Work task: In the records below, find the line that contains "nothing => Taschenrechner (blau) (290, 63)" and the line that contains "Lampe (grün) (695, 240) => nothing", then retype exactly those two lines and every line between them.

Given records below:

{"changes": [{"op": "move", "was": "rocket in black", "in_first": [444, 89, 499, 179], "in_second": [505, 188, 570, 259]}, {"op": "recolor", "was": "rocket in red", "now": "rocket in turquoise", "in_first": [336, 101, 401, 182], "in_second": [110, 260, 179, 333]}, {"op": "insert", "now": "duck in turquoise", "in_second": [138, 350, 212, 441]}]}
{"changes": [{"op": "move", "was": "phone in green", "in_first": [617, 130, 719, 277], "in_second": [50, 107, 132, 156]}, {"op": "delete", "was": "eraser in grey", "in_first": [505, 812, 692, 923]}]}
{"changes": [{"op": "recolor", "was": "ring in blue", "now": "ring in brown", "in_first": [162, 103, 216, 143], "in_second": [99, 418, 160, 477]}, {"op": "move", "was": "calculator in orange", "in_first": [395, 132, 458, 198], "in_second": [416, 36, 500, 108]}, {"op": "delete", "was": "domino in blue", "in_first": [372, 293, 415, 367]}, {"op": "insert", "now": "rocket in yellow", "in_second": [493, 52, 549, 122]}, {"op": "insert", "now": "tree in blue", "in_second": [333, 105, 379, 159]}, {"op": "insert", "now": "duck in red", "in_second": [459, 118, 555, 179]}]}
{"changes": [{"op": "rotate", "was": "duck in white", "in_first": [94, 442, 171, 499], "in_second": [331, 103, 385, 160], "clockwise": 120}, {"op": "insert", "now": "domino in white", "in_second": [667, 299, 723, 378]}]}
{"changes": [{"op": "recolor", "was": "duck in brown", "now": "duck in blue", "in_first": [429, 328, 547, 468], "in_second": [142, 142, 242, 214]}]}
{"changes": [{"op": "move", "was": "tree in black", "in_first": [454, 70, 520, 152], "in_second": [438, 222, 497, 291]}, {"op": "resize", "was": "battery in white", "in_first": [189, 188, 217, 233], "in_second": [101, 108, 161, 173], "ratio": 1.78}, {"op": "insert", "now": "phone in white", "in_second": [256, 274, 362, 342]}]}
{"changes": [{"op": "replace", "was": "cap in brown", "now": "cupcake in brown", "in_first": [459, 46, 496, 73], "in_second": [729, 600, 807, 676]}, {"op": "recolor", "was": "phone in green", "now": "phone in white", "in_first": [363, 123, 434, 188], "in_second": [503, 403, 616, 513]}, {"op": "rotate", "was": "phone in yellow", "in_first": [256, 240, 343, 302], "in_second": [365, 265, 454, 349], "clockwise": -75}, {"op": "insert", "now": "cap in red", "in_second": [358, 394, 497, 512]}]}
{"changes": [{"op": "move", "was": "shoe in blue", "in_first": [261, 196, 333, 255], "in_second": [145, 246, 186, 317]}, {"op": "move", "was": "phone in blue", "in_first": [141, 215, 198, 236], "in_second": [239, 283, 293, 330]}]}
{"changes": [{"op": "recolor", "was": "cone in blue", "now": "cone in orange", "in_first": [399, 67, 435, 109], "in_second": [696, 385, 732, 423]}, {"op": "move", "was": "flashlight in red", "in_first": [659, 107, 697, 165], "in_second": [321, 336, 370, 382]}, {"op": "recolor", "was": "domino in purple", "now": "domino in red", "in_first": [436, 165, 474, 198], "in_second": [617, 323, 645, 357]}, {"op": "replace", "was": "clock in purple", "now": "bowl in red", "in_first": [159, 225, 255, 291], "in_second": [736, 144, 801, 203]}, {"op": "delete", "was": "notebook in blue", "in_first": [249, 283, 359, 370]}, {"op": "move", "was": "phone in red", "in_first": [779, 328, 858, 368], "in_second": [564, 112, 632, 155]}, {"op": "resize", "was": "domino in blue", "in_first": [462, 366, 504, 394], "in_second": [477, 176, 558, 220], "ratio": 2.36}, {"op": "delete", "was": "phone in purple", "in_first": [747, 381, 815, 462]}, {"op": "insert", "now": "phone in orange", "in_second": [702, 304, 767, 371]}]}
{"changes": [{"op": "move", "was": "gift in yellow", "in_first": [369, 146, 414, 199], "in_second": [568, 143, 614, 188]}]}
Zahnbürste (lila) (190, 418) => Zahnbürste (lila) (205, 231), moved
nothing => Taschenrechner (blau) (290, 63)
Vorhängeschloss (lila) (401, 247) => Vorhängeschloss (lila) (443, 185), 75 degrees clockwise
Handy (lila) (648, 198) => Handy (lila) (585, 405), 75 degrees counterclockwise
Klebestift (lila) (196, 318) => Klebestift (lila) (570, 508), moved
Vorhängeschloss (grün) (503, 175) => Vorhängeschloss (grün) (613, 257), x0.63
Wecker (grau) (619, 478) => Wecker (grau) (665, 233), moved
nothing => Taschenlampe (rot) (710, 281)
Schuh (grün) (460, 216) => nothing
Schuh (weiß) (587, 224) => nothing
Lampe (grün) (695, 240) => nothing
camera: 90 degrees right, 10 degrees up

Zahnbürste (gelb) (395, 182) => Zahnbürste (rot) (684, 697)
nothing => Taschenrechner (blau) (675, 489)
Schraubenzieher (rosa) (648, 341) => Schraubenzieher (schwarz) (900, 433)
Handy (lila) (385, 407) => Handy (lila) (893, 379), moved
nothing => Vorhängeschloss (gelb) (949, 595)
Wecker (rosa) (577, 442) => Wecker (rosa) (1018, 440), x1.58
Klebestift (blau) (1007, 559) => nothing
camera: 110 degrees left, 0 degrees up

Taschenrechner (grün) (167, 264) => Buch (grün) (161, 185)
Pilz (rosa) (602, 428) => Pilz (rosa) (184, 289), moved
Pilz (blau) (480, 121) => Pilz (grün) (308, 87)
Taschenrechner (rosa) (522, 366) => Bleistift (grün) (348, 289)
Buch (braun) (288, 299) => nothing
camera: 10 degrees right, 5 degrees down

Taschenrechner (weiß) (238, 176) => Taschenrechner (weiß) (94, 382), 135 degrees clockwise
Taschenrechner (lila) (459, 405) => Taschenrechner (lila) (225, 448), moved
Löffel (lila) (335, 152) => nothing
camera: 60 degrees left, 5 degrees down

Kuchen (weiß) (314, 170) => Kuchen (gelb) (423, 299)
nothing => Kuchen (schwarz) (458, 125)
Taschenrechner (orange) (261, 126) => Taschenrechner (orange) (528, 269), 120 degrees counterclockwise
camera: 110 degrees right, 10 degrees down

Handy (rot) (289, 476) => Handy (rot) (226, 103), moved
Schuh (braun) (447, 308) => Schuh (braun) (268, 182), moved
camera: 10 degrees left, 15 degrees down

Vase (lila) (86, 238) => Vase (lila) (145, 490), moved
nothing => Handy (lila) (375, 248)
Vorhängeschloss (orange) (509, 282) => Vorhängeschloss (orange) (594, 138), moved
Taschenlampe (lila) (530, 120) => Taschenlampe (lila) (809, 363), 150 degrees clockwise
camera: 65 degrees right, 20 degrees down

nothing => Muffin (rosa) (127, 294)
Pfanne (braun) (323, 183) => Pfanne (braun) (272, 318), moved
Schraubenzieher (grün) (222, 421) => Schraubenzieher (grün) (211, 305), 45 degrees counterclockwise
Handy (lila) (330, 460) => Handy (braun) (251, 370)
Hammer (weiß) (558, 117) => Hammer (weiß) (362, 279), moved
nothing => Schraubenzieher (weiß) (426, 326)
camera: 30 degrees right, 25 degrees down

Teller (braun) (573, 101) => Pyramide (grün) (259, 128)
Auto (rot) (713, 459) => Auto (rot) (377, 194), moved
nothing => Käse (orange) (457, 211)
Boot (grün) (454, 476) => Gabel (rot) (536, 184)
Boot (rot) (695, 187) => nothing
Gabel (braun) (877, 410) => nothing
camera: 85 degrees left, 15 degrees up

End of Given records.

Written solution:
nothing => Taschenrechner (blau) (290, 63)
Vorhängeschloss (lila) (401, 247) => Vorhängeschloss (lila) (443, 185), 75 degrees clockwise
Handy (lila) (648, 198) => Handy (lila) (585, 405), 75 degrees counterclockwise
Klebestift (lila) (196, 318) => Klebestift (lila) (570, 508), moved
Vorhängeschloss (grün) (503, 175) => Vorhängeschloss (grün) (613, 257), x0.63
Wecker (grau) (619, 478) => Wecker (grau) (665, 233), moved
nothing => Taschenlampe (rot) (710, 281)
Schuh (grün) (460, 216) => nothing
Schuh (weiß) (587, 224) => nothing
Lampe (grün) (695, 240) => nothing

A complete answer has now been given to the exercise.